--- BEGIN Given data ---

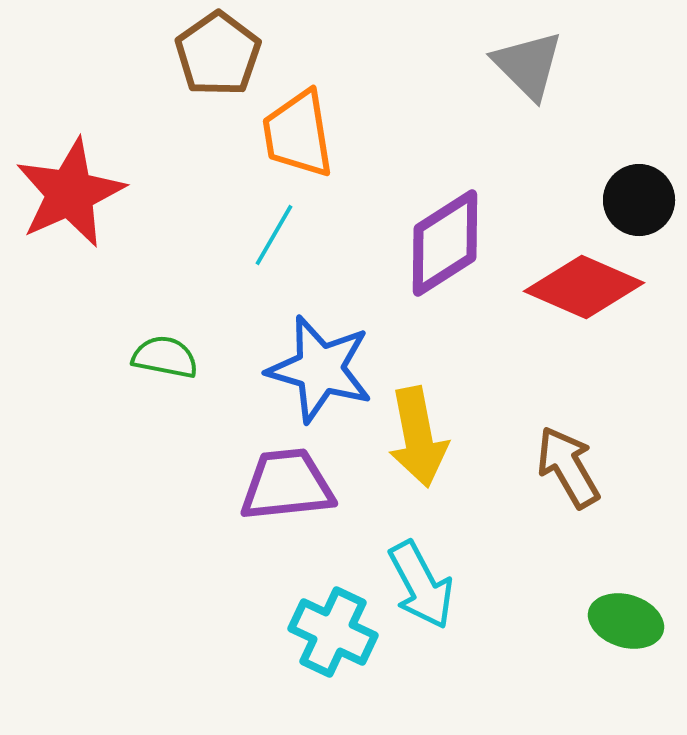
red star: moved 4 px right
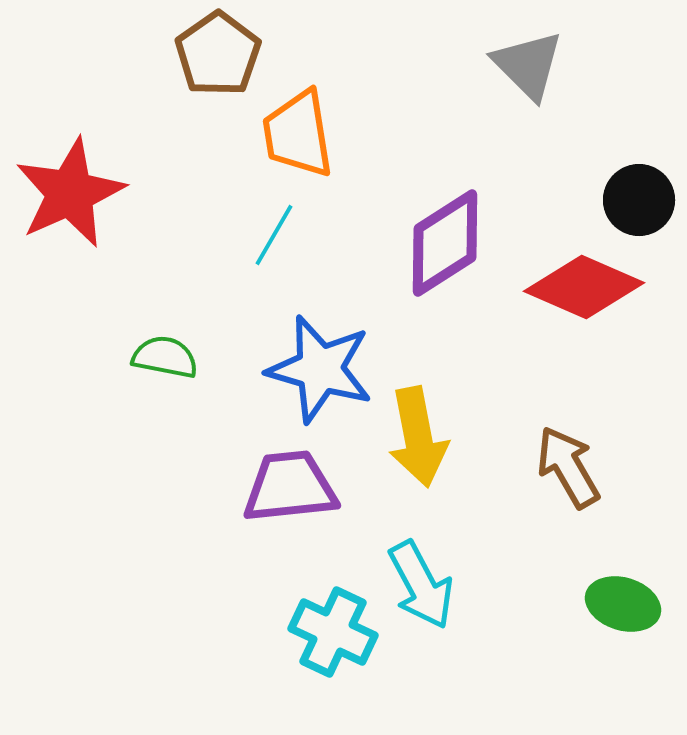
purple trapezoid: moved 3 px right, 2 px down
green ellipse: moved 3 px left, 17 px up
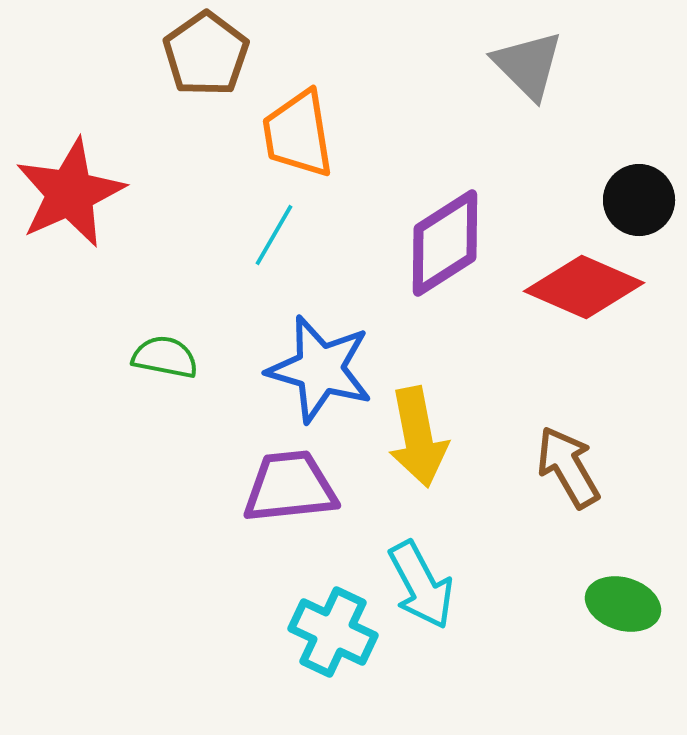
brown pentagon: moved 12 px left
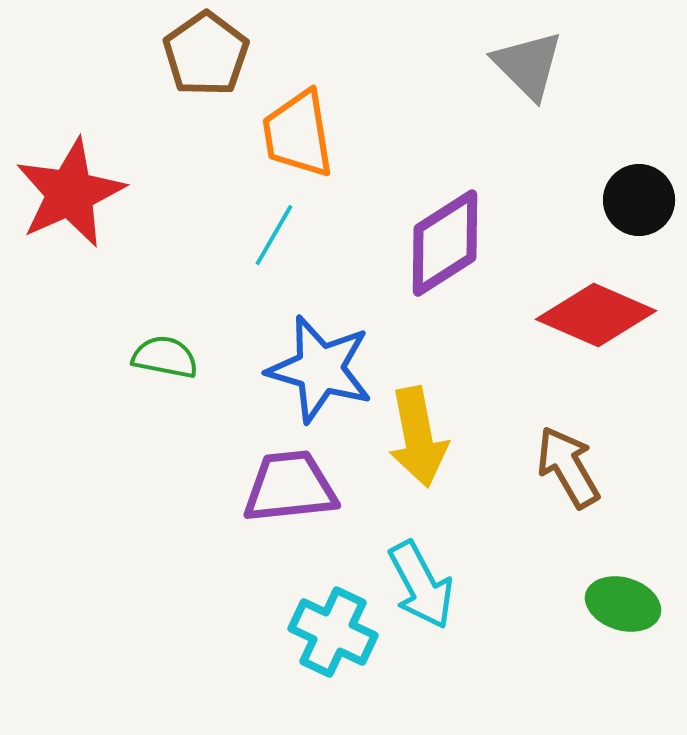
red diamond: moved 12 px right, 28 px down
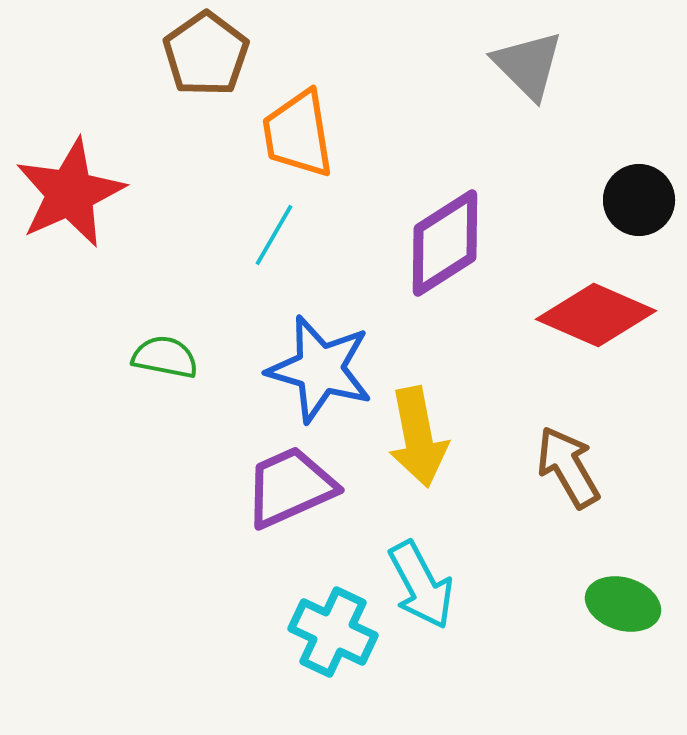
purple trapezoid: rotated 18 degrees counterclockwise
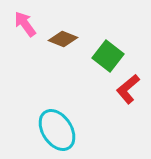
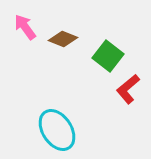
pink arrow: moved 3 px down
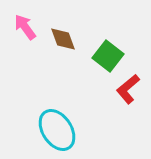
brown diamond: rotated 48 degrees clockwise
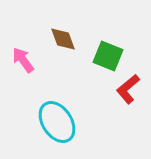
pink arrow: moved 2 px left, 33 px down
green square: rotated 16 degrees counterclockwise
cyan ellipse: moved 8 px up
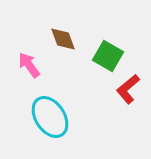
green square: rotated 8 degrees clockwise
pink arrow: moved 6 px right, 5 px down
cyan ellipse: moved 7 px left, 5 px up
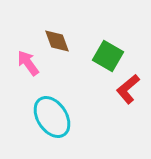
brown diamond: moved 6 px left, 2 px down
pink arrow: moved 1 px left, 2 px up
cyan ellipse: moved 2 px right
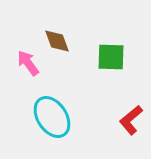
green square: moved 3 px right, 1 px down; rotated 28 degrees counterclockwise
red L-shape: moved 3 px right, 31 px down
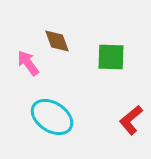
cyan ellipse: rotated 24 degrees counterclockwise
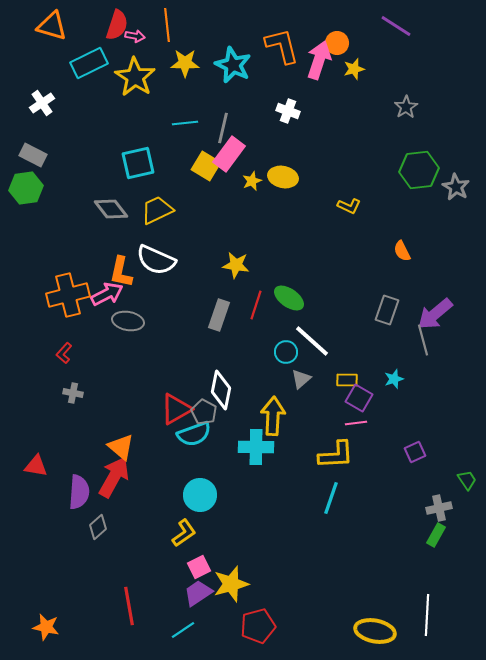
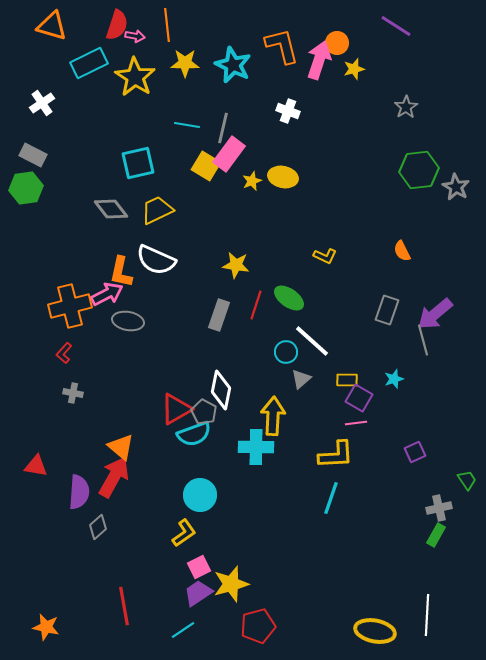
cyan line at (185, 123): moved 2 px right, 2 px down; rotated 15 degrees clockwise
yellow L-shape at (349, 206): moved 24 px left, 50 px down
orange cross at (68, 295): moved 2 px right, 11 px down
red line at (129, 606): moved 5 px left
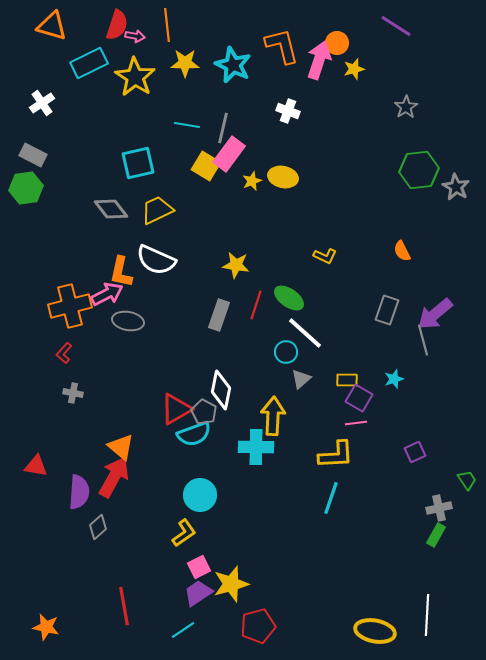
white line at (312, 341): moved 7 px left, 8 px up
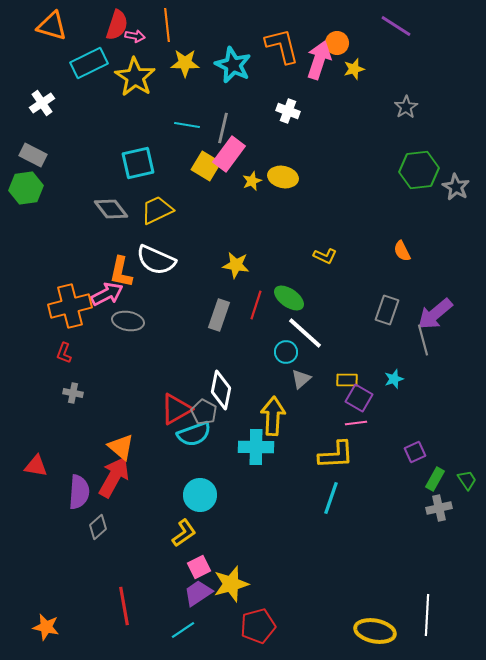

--- END Given data ---

Copy out the lines from the one containing "brown diamond: rotated 48 degrees clockwise" through the one containing "cyan ellipse: rotated", both included, leaving out the pictures.

brown diamond: rotated 48 degrees clockwise
pink arrow: moved 2 px left, 33 px down
green square: rotated 16 degrees counterclockwise
cyan ellipse: moved 8 px up
green square: rotated 8 degrees clockwise
pink arrow: moved 6 px right, 5 px down
cyan ellipse: moved 7 px left, 5 px up
brown diamond: moved 6 px left, 2 px down
pink arrow: moved 1 px left, 2 px up
cyan ellipse: moved 2 px right
green square: moved 3 px right, 1 px down; rotated 28 degrees counterclockwise
red L-shape: moved 3 px right, 31 px down
cyan ellipse: rotated 24 degrees counterclockwise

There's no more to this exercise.